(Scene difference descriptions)
--------------------------------------------------
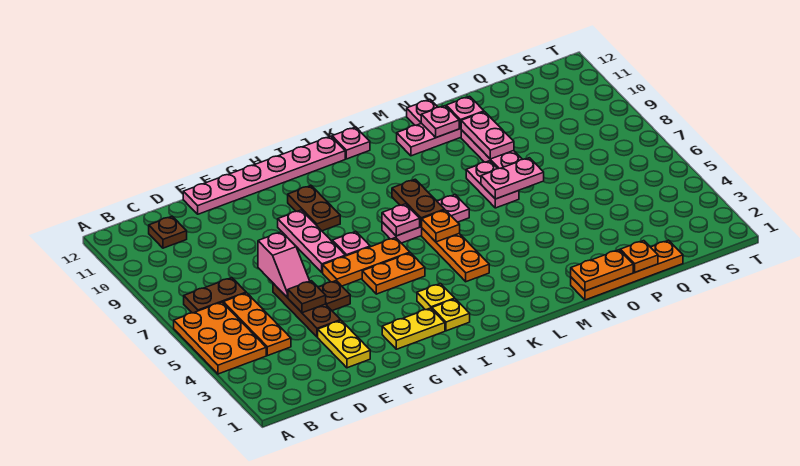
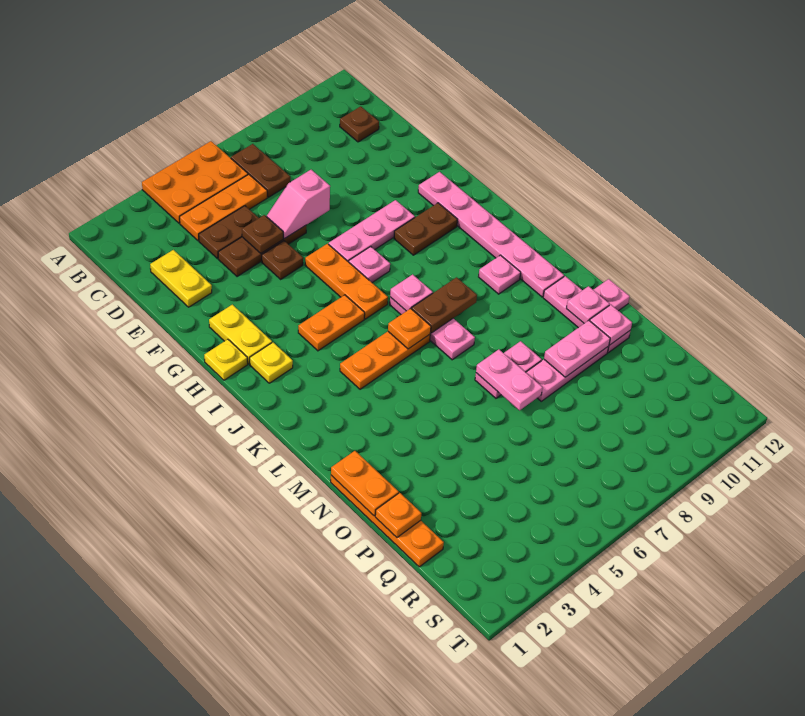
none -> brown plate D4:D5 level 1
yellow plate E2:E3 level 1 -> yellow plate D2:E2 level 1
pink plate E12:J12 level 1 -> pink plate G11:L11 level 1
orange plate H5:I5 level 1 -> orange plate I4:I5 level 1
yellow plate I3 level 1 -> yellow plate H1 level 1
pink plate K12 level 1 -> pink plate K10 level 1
--------------------------------------------------
Aim of the task
Each entry should appear again exactly as written, pictures excluded.

The completed task
none -> brown plate D4:D5 level 1
yellow plate E2:E3 level 1 -> yellow plate D2:E2 level 1
pink plate E12:J12 level 1 -> pink plate G11:L11 level 1
orange plate H5:I5 level 1 -> orange plate I4:I5 level 1
yellow plate I3 level 1 -> yellow plate H1 level 1
pink plate K12 level 1 -> pink plate K10 level 1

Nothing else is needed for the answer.